### Provided material
********************

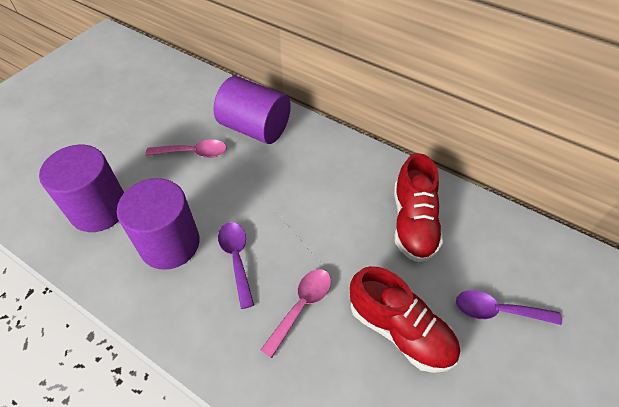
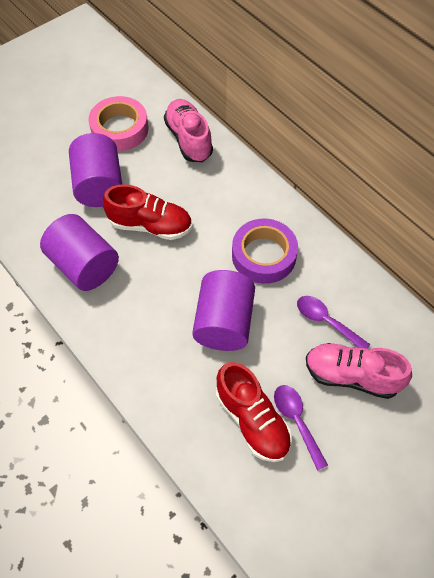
pink shoe: 0 -> 2
pink spoon: 2 -> 0
pink tape: 0 -> 1
purple tape: 0 -> 1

********************

### Required work
If a line in the data above contains the string "pink", count it; then state only the total.

### Result of this task
3